THE RECORDS

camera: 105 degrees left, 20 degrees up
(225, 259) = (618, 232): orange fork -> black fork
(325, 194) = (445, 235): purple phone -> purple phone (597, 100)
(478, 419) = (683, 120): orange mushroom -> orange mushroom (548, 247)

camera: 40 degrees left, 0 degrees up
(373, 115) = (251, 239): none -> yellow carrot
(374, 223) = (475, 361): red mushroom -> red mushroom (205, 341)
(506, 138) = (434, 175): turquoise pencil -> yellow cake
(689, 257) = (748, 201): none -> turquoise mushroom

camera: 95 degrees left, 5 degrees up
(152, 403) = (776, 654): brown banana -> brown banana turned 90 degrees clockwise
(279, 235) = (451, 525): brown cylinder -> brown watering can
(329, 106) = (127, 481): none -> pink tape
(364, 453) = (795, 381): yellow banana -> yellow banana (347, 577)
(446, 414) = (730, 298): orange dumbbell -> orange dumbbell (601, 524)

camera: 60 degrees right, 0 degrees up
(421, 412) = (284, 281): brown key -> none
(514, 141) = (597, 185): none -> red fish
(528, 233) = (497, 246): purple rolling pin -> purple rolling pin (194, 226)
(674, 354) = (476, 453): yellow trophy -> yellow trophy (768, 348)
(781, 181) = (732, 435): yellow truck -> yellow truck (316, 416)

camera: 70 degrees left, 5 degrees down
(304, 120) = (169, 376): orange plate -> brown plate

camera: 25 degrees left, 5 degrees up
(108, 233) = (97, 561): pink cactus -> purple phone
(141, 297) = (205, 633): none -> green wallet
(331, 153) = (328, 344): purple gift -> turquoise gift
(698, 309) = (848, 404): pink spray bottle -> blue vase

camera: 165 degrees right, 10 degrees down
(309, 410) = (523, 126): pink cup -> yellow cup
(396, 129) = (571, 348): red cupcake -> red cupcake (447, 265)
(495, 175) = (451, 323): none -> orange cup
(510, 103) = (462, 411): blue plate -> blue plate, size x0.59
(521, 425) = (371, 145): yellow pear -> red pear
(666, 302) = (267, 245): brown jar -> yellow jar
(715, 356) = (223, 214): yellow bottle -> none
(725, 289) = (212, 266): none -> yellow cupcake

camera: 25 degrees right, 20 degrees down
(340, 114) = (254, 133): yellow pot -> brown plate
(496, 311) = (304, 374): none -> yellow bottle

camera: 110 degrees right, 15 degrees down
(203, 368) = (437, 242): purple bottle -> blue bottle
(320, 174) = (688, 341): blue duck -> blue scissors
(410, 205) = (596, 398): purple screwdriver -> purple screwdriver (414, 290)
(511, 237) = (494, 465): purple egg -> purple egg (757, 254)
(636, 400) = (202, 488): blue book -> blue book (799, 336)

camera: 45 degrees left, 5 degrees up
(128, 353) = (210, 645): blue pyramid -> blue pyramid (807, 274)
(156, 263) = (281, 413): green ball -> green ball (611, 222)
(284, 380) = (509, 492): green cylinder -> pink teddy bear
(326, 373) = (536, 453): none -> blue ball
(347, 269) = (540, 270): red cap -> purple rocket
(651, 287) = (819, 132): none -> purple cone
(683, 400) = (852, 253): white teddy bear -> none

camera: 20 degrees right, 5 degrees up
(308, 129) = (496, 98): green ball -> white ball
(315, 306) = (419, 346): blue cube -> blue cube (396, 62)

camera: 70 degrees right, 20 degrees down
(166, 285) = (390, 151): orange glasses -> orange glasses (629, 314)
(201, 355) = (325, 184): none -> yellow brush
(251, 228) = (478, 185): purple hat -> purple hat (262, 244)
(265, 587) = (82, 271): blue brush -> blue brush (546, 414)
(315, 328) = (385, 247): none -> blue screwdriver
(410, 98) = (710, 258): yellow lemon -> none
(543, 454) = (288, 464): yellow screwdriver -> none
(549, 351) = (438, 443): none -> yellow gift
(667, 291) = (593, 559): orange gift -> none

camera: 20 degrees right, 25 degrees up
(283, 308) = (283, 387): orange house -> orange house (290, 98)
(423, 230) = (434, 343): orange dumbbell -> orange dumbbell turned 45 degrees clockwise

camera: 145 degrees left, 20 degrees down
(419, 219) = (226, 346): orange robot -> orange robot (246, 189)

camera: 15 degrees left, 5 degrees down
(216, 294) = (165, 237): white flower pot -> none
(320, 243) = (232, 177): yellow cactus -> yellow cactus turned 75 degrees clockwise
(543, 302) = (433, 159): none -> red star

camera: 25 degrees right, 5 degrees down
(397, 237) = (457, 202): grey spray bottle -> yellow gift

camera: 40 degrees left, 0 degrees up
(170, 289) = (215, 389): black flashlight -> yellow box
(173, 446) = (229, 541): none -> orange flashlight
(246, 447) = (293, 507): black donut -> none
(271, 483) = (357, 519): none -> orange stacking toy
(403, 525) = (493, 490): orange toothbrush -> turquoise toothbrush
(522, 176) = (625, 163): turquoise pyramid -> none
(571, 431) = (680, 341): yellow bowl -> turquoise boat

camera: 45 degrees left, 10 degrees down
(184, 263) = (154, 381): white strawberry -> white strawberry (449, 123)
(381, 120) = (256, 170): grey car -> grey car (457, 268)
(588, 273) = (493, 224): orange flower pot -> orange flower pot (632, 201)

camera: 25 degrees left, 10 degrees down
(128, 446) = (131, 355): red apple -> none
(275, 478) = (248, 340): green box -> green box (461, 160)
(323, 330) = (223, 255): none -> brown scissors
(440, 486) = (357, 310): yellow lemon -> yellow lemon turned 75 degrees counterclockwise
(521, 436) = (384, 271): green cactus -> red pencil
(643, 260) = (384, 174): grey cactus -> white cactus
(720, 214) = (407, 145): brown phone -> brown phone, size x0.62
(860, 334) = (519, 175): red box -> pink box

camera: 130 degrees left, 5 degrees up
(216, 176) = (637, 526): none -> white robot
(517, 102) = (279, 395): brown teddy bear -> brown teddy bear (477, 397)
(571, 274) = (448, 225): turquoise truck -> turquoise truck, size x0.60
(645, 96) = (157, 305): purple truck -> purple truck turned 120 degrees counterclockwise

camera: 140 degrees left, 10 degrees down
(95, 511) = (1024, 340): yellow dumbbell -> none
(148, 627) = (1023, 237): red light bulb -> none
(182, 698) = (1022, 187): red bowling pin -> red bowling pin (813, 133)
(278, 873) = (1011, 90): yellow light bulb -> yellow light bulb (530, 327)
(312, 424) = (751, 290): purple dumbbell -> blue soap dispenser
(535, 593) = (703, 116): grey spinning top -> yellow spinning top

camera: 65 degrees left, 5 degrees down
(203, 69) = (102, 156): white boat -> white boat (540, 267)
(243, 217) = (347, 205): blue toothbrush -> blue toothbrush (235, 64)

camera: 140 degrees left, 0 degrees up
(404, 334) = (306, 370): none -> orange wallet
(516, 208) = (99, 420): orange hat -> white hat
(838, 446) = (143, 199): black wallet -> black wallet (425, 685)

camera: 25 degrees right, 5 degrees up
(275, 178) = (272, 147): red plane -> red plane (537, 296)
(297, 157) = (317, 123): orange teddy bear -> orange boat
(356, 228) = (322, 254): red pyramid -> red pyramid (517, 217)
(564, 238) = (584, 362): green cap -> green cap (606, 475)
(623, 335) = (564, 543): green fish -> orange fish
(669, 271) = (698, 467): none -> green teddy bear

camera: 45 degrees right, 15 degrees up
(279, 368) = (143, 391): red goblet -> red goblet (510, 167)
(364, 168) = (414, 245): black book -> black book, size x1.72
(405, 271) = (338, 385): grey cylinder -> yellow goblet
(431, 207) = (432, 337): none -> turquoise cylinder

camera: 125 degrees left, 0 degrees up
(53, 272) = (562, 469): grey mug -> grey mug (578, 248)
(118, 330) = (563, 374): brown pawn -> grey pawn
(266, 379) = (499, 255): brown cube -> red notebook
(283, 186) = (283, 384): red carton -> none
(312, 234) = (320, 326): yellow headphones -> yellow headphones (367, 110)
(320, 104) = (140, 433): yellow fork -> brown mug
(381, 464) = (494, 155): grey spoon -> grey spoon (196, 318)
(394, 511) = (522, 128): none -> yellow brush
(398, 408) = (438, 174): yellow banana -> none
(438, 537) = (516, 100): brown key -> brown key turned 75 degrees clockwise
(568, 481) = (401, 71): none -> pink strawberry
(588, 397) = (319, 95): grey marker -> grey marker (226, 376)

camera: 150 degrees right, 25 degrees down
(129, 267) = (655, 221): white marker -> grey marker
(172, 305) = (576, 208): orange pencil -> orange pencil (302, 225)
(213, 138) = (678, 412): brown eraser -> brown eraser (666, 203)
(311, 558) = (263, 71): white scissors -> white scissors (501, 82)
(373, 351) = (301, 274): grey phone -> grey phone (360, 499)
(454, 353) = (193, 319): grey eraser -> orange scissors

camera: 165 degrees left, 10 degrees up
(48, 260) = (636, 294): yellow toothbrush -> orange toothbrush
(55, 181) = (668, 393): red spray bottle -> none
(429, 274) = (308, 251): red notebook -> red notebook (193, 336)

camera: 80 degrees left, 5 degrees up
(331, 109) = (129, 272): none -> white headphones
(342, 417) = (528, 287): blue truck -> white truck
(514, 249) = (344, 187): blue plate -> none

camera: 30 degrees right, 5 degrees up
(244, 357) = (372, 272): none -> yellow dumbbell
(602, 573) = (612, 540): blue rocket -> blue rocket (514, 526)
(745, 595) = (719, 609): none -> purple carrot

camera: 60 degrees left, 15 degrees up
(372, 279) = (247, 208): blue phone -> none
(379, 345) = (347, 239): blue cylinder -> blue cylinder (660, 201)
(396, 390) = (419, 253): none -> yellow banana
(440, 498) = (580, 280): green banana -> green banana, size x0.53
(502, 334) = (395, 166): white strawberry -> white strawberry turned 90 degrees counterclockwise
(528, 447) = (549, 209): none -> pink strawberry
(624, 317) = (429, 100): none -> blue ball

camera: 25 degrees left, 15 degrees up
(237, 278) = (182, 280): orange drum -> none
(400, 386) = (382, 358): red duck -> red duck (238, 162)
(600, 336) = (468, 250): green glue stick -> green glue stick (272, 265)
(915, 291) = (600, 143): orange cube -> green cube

DESCRIPTION OF THE TASK
Each line from the first line of the listing through the line containing "(514, 141) = (597, 185): none -> red fish" must be set down exactly; no other line belongs in the answer.

YOUR SOLUTION
camera: 105 degrees left, 20 degrees up
(225, 259) = (618, 232): orange fork -> black fork
(325, 194) = (445, 235): purple phone -> purple phone (597, 100)
(478, 419) = (683, 120): orange mushroom -> orange mushroom (548, 247)

camera: 40 degrees left, 0 degrees up
(373, 115) = (251, 239): none -> yellow carrot
(374, 223) = (475, 361): red mushroom -> red mushroom (205, 341)
(506, 138) = (434, 175): turquoise pencil -> yellow cake
(689, 257) = (748, 201): none -> turquoise mushroom

camera: 95 degrees left, 5 degrees up
(152, 403) = (776, 654): brown banana -> brown banana turned 90 degrees clockwise
(279, 235) = (451, 525): brown cylinder -> brown watering can
(329, 106) = (127, 481): none -> pink tape
(364, 453) = (795, 381): yellow banana -> yellow banana (347, 577)
(446, 414) = (730, 298): orange dumbbell -> orange dumbbell (601, 524)

camera: 60 degrees right, 0 degrees up
(421, 412) = (284, 281): brown key -> none
(514, 141) = (597, 185): none -> red fish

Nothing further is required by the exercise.